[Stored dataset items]
=== Section Start ===
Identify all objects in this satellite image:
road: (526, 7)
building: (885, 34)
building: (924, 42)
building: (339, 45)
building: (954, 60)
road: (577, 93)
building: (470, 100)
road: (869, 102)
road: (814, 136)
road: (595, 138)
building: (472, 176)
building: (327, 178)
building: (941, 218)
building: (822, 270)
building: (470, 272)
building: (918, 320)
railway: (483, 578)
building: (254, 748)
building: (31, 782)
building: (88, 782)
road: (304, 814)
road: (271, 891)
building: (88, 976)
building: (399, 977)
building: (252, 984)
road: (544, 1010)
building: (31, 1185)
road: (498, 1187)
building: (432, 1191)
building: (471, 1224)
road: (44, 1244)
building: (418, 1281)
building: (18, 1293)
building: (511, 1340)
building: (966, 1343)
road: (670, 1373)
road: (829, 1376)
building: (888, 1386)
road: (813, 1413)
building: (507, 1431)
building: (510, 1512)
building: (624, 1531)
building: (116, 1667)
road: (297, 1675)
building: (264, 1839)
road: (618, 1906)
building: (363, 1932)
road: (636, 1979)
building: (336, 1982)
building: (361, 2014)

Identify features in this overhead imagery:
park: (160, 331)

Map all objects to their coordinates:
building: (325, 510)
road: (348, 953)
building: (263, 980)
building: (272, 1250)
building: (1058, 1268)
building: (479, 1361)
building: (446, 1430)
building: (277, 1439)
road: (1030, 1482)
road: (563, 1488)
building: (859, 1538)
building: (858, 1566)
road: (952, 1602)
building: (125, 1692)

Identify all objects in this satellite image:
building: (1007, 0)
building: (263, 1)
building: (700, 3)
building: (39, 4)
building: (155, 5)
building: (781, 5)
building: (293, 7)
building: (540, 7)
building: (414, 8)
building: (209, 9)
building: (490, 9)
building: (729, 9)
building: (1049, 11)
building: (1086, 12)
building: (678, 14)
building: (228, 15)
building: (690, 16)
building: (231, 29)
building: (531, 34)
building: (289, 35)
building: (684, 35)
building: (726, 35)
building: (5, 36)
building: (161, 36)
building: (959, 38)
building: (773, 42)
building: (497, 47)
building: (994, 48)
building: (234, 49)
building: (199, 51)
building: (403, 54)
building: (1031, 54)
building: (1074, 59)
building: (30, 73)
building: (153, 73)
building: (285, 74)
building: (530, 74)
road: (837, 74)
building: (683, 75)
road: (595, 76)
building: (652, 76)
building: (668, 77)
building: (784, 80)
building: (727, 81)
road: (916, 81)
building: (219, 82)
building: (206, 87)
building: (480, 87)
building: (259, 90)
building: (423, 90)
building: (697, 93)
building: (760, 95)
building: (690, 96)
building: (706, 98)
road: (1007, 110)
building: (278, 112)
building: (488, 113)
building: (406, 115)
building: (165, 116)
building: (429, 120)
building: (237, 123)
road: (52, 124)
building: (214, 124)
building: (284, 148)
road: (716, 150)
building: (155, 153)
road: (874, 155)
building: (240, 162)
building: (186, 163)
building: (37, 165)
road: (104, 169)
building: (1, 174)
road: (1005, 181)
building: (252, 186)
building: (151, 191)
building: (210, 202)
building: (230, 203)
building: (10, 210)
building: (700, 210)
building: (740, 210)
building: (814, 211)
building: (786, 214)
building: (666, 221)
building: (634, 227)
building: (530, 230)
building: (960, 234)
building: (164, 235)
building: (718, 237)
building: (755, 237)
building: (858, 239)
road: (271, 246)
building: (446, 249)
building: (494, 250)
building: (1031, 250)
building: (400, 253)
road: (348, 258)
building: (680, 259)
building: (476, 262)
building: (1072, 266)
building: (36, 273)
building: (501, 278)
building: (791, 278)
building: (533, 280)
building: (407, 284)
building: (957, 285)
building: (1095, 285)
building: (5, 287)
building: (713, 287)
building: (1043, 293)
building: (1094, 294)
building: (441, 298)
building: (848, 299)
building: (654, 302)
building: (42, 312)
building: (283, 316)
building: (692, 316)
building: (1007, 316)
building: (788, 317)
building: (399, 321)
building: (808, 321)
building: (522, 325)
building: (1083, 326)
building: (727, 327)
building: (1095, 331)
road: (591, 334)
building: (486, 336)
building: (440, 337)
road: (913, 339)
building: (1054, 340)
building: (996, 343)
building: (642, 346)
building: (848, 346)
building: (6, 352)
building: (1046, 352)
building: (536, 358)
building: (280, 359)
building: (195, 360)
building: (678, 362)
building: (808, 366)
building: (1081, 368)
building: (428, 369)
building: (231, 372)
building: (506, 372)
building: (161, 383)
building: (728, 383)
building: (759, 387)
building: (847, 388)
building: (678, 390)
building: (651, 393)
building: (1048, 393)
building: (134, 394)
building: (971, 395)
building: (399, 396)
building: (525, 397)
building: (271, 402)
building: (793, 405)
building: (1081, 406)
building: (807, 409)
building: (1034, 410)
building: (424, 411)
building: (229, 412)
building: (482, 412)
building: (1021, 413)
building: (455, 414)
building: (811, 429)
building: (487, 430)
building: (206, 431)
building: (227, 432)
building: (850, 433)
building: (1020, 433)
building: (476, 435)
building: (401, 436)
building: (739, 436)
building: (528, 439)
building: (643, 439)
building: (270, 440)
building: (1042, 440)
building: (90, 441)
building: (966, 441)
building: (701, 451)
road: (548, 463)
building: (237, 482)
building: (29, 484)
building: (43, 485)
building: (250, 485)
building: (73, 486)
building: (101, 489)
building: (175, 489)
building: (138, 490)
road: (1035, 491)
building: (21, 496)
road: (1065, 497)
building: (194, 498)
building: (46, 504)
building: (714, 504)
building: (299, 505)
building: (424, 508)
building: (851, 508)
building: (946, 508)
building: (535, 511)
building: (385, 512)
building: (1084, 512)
=== Section End ===
-- What the task requires --
The full set of records above is to be printed again verbatim.

-- Exercise response --
Identify all objects in this satellite image:
road: (526, 7)
building: (885, 34)
building: (924, 42)
building: (339, 45)
building: (954, 60)
road: (577, 93)
building: (470, 100)
road: (869, 102)
road: (814, 136)
road: (595, 138)
building: (472, 176)
building: (327, 178)
building: (941, 218)
building: (822, 270)
building: (470, 272)
building: (918, 320)
railway: (483, 578)
building: (254, 748)
building: (31, 782)
building: (88, 782)
road: (304, 814)
road: (271, 891)
building: (88, 976)
building: (399, 977)
building: (252, 984)
road: (544, 1010)
building: (31, 1185)
road: (498, 1187)
building: (432, 1191)
building: (471, 1224)
road: (44, 1244)
building: (418, 1281)
building: (18, 1293)
building: (511, 1340)
building: (966, 1343)
road: (670, 1373)
road: (829, 1376)
building: (888, 1386)
road: (813, 1413)
building: (507, 1431)
building: (510, 1512)
building: (624, 1531)
building: (116, 1667)
road: (297, 1675)
building: (264, 1839)
road: (618, 1906)
building: (363, 1932)
road: (636, 1979)
building: (336, 1982)
building: (361, 2014)

Identify features in this overhead imagery:
park: (160, 331)

Map all objects to their coordinates:
building: (325, 510)
road: (348, 953)
building: (263, 980)
building: (272, 1250)
building: (1058, 1268)
building: (479, 1361)
building: (446, 1430)
building: (277, 1439)
road: (1030, 1482)
road: (563, 1488)
building: (859, 1538)
building: (858, 1566)
road: (952, 1602)
building: (125, 1692)

Identify all objects in this satellite image:
building: (1007, 0)
building: (263, 1)
building: (700, 3)
building: (39, 4)
building: (155, 5)
building: (781, 5)
building: (293, 7)
building: (540, 7)
building: (414, 8)
building: (209, 9)
building: (490, 9)
building: (729, 9)
building: (1049, 11)
building: (1086, 12)
building: (678, 14)
building: (228, 15)
building: (690, 16)
building: (231, 29)
building: (531, 34)
building: (289, 35)
building: (684, 35)
building: (726, 35)
building: (5, 36)
building: (161, 36)
building: (959, 38)
building: (773, 42)
building: (497, 47)
building: (994, 48)
building: (234, 49)
building: (199, 51)
building: (403, 54)
building: (1031, 54)
building: (1074, 59)
building: (30, 73)
building: (153, 73)
building: (285, 74)
building: (530, 74)
road: (837, 74)
building: (683, 75)
road: (595, 76)
building: (652, 76)
building: (668, 77)
building: (784, 80)
building: (727, 81)
road: (916, 81)
building: (219, 82)
building: (206, 87)
building: (480, 87)
building: (259, 90)
building: (423, 90)
building: (697, 93)
building: (760, 95)
building: (690, 96)
building: (706, 98)
road: (1007, 110)
building: (278, 112)
building: (488, 113)
building: (406, 115)
building: (165, 116)
building: (429, 120)
building: (237, 123)
road: (52, 124)
building: (214, 124)
building: (284, 148)
road: (716, 150)
building: (155, 153)
road: (874, 155)
building: (240, 162)
building: (186, 163)
building: (37, 165)
road: (104, 169)
building: (1, 174)
road: (1005, 181)
building: (252, 186)
building: (151, 191)
building: (210, 202)
building: (230, 203)
building: (10, 210)
building: (700, 210)
building: (740, 210)
building: (814, 211)
building: (786, 214)
building: (666, 221)
building: (634, 227)
building: (530, 230)
building: (960, 234)
building: (164, 235)
building: (718, 237)
building: (755, 237)
building: (858, 239)
road: (271, 246)
building: (446, 249)
building: (494, 250)
building: (1031, 250)
building: (400, 253)
road: (348, 258)
building: (680, 259)
building: (476, 262)
building: (1072, 266)
building: (36, 273)
building: (501, 278)
building: (791, 278)
building: (533, 280)
building: (407, 284)
building: (957, 285)
building: (1095, 285)
building: (5, 287)
building: (713, 287)
building: (1043, 293)
building: (1094, 294)
building: (441, 298)
building: (848, 299)
building: (654, 302)
building: (42, 312)
building: (283, 316)
building: (692, 316)
building: (1007, 316)
building: (788, 317)
building: (399, 321)
building: (808, 321)
building: (522, 325)
building: (1083, 326)
building: (727, 327)
building: (1095, 331)
road: (591, 334)
building: (486, 336)
building: (440, 337)
road: (913, 339)
building: (1054, 340)
building: (996, 343)
building: (642, 346)
building: (848, 346)
building: (6, 352)
building: (1046, 352)
building: (536, 358)
building: (280, 359)
building: (195, 360)
building: (678, 362)
building: (808, 366)
building: (1081, 368)
building: (428, 369)
building: (231, 372)
building: (506, 372)
building: (161, 383)
building: (728, 383)
building: (759, 387)
building: (847, 388)
building: (678, 390)
building: (651, 393)
building: (1048, 393)
building: (134, 394)
building: (971, 395)
building: (399, 396)
building: (525, 397)
building: (271, 402)
building: (793, 405)
building: (1081, 406)
building: (807, 409)
building: (1034, 410)
building: (424, 411)
building: (229, 412)
building: (482, 412)
building: (1021, 413)
building: (455, 414)
building: (811, 429)
building: (487, 430)
building: (206, 431)
building: (227, 432)
building: (850, 433)
building: (1020, 433)
building: (476, 435)
building: (401, 436)
building: (739, 436)
building: (528, 439)
building: (643, 439)
building: (270, 440)
building: (1042, 440)
building: (90, 441)
building: (966, 441)
building: (701, 451)
road: (548, 463)
building: (237, 482)
building: (29, 484)
building: (43, 485)
building: (250, 485)
building: (73, 486)
building: (101, 489)
building: (175, 489)
building: (138, 490)
road: (1035, 491)
building: (21, 496)
road: (1065, 497)
building: (194, 498)
building: (46, 504)
building: (714, 504)
building: (299, 505)
building: (424, 508)
building: (851, 508)
building: (946, 508)
building: (535, 511)
building: (385, 512)
building: (1084, 512)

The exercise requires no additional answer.